→ **Task description**
Please take the records that follow and repeat exactly the lines starting with the line with "black spinning top: 0 -> 2" and going on through the line with "black nut: 3 -> 5".

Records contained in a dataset
* * * *

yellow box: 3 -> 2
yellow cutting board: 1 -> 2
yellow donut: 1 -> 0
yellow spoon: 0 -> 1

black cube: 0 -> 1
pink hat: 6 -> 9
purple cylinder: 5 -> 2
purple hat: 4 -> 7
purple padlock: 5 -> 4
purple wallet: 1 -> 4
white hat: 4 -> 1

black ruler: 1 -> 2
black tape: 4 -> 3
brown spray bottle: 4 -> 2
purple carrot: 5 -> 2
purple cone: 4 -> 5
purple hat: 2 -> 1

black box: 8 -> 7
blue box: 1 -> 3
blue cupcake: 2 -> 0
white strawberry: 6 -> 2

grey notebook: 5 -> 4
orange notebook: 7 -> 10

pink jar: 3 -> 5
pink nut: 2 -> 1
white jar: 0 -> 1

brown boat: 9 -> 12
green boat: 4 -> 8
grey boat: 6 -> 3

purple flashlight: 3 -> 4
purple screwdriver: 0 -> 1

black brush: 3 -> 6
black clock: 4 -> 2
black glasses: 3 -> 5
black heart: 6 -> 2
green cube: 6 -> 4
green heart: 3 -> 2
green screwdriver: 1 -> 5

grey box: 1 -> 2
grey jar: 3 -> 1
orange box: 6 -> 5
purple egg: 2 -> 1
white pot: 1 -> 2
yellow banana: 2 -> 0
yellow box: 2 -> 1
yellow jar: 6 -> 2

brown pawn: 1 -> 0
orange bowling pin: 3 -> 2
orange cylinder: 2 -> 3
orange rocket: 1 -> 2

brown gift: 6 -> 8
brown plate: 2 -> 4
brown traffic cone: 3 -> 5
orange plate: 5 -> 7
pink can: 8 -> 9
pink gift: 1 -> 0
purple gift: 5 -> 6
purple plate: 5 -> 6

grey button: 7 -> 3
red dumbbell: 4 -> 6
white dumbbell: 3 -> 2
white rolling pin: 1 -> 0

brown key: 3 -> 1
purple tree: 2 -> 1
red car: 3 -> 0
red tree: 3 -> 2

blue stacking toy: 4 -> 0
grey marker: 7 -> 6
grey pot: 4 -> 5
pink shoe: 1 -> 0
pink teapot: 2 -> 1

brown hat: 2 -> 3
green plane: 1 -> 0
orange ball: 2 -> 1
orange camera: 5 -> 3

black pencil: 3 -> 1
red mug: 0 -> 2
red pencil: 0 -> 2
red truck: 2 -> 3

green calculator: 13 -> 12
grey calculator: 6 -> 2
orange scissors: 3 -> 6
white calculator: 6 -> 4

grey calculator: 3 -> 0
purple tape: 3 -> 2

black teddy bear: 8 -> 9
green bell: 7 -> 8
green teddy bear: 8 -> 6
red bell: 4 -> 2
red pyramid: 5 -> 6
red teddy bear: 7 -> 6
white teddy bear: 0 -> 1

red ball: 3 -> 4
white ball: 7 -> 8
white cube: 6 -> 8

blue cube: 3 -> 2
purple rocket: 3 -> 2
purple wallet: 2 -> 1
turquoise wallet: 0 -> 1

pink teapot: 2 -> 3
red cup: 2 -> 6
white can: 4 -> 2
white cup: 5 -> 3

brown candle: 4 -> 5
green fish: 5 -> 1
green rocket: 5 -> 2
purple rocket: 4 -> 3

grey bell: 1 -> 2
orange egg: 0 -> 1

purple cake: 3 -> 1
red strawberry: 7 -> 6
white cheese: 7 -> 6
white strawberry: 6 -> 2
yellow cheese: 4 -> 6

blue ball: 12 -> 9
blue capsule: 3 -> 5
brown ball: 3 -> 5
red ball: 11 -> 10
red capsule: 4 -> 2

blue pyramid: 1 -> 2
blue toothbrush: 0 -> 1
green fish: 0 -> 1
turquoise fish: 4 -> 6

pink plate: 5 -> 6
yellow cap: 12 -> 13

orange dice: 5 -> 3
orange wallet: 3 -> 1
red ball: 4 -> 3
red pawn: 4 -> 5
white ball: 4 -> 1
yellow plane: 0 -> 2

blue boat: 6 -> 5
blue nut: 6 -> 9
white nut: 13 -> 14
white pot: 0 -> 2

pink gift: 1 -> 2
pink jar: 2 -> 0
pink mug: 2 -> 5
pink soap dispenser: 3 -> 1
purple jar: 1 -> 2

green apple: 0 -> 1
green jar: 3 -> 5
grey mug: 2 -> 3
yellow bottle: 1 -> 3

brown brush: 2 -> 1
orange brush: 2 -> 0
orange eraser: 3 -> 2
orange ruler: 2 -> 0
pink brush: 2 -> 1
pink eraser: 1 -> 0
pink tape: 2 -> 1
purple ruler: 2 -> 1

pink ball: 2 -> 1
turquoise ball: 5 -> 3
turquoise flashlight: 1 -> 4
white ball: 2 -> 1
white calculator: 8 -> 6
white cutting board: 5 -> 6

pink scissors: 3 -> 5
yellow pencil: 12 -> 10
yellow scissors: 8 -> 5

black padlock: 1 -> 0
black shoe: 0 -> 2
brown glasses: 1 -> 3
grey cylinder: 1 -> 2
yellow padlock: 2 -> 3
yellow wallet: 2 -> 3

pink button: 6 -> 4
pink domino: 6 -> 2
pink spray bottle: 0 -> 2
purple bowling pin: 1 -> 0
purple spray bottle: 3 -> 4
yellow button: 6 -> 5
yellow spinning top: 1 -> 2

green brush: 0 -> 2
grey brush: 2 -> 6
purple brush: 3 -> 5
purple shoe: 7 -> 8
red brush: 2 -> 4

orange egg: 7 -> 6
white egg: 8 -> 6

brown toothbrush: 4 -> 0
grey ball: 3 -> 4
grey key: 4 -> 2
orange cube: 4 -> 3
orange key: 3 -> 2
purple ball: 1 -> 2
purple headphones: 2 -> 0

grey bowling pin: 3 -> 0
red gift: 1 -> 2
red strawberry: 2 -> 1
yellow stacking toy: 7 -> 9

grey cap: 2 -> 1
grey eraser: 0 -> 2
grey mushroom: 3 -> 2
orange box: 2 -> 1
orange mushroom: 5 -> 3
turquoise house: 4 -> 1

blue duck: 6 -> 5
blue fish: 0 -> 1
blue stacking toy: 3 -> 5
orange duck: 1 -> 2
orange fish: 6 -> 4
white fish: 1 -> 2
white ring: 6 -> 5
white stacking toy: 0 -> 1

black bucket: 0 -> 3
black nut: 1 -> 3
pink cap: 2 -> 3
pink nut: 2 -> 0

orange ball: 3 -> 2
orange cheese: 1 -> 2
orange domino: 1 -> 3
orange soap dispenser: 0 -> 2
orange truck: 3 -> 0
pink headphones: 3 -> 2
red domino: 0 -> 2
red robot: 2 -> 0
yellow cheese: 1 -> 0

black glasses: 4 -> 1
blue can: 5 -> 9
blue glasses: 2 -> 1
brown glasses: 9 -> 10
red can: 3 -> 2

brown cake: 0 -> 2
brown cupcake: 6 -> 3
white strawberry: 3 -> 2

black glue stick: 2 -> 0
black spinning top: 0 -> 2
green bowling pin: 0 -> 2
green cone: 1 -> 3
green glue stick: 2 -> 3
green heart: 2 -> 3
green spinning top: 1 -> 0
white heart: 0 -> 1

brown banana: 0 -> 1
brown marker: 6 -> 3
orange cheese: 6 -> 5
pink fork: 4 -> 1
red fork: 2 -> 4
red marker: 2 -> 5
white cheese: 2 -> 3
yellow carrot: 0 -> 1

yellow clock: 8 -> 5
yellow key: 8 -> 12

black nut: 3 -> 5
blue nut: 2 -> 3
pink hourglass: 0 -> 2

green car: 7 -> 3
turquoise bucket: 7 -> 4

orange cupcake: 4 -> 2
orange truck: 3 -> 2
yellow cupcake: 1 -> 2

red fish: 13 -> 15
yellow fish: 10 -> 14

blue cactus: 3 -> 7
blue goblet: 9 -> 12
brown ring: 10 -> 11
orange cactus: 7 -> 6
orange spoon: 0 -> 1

* * * *

→ **Expected answer**
black spinning top: 0 -> 2
green bowling pin: 0 -> 2
green cone: 1 -> 3
green glue stick: 2 -> 3
green heart: 2 -> 3
green spinning top: 1 -> 0
white heart: 0 -> 1

brown banana: 0 -> 1
brown marker: 6 -> 3
orange cheese: 6 -> 5
pink fork: 4 -> 1
red fork: 2 -> 4
red marker: 2 -> 5
white cheese: 2 -> 3
yellow carrot: 0 -> 1

yellow clock: 8 -> 5
yellow key: 8 -> 12

black nut: 3 -> 5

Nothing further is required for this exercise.